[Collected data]

____________________

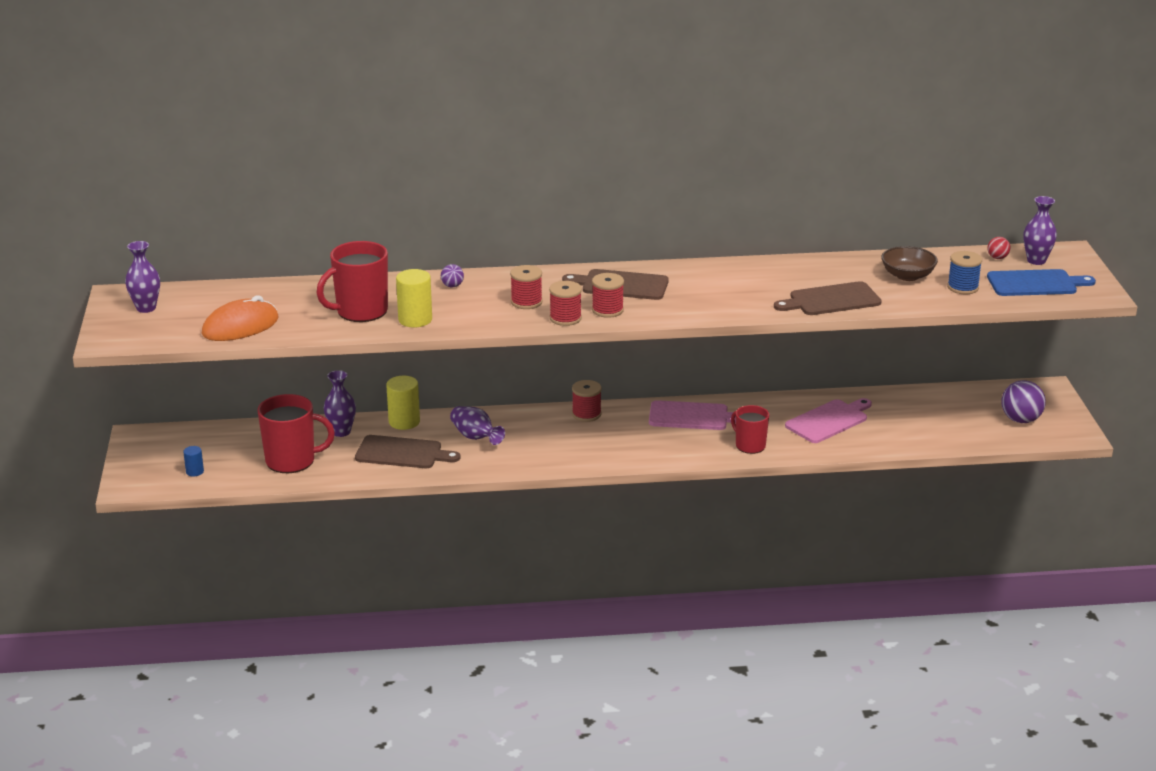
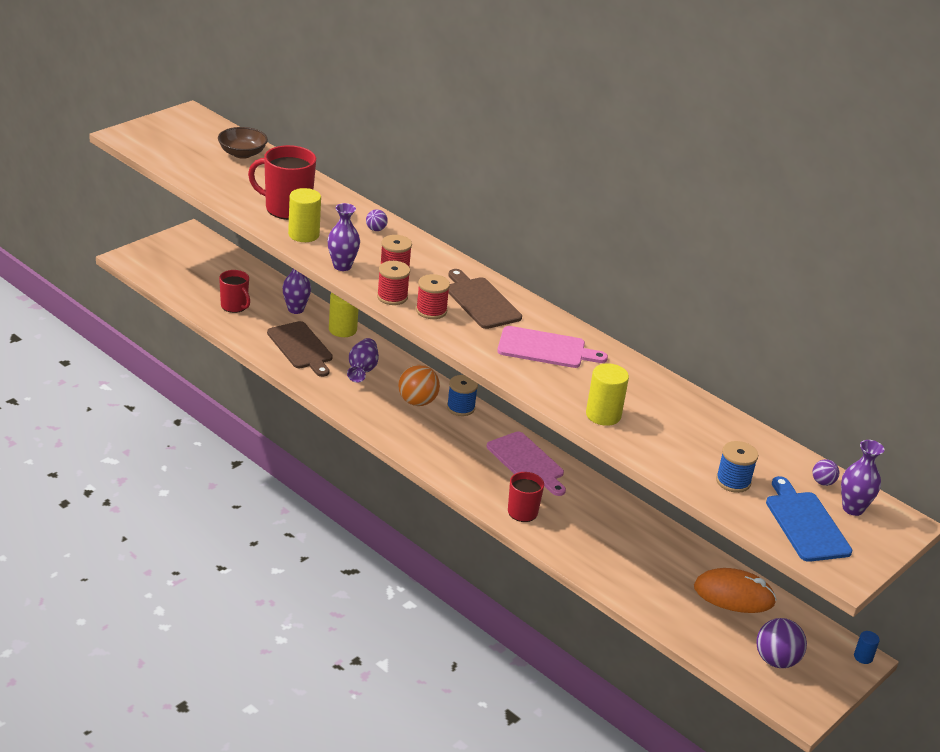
camera: 45 degrees right, 5 degrees up
purple vase [125,241,160,313] -> purple vase moved to [328,203,360,271]
blue cylinder [183,446,204,477] -> blue cylinder moved to [854,631,880,664]
orange mouse [202,295,279,341] -> orange mouse moved to [694,568,777,613]
red mug [258,394,335,473] -> red mug [219,270,250,313], size x0.62
red spool [572,380,602,422] -> blue spool [447,375,478,416]
brown cutting board [774,281,882,315] -> yellow cylinder [586,363,629,426]
pink cutting board [785,398,872,443] -> pink cutting board moved to [497,326,608,368]
brown bowl [881,246,938,281] -> brown bowl moved to [218,127,268,159]
red ball [987,237,1010,259] -> purple ball [812,459,839,486]
blue cutting board [987,269,1096,296] -> blue cutting board turned 150 degrees counterclockwise [766,476,852,562]
none -> orange ball [398,365,440,406]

____________________

### INSTRUCTIONS TO FOLLOW:
All that the answer may hold is the lines from the one with "brown bowl [881,246,938,281]" through the end of the data, set down exactly as they appear.

### ANSWER TO THIS PROBLEM:
brown bowl [881,246,938,281] -> brown bowl moved to [218,127,268,159]
red ball [987,237,1010,259] -> purple ball [812,459,839,486]
blue cutting board [987,269,1096,296] -> blue cutting board turned 150 degrees counterclockwise [766,476,852,562]
none -> orange ball [398,365,440,406]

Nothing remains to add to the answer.